Assignment: What follows is a set of records. Repeat them word for word.

Data under study:
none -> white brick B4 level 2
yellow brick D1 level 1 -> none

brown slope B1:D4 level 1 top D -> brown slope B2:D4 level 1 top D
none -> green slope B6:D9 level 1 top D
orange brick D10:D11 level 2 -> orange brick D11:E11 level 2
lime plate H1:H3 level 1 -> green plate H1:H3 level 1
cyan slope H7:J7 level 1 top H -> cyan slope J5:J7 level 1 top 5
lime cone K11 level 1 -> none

Output for this task:
none -> white brick B4 level 2
yellow brick D1 level 1 -> none

brown slope B1:D4 level 1 top D -> brown slope B2:D4 level 1 top D
none -> green slope B6:D9 level 1 top D
orange brick D10:D11 level 2 -> orange brick D11:E11 level 2
lime plate H1:H3 level 1 -> green plate H1:H3 level 1
cyan slope H7:J7 level 1 top H -> cyan slope J5:J7 level 1 top 5
lime cone K11 level 1 -> none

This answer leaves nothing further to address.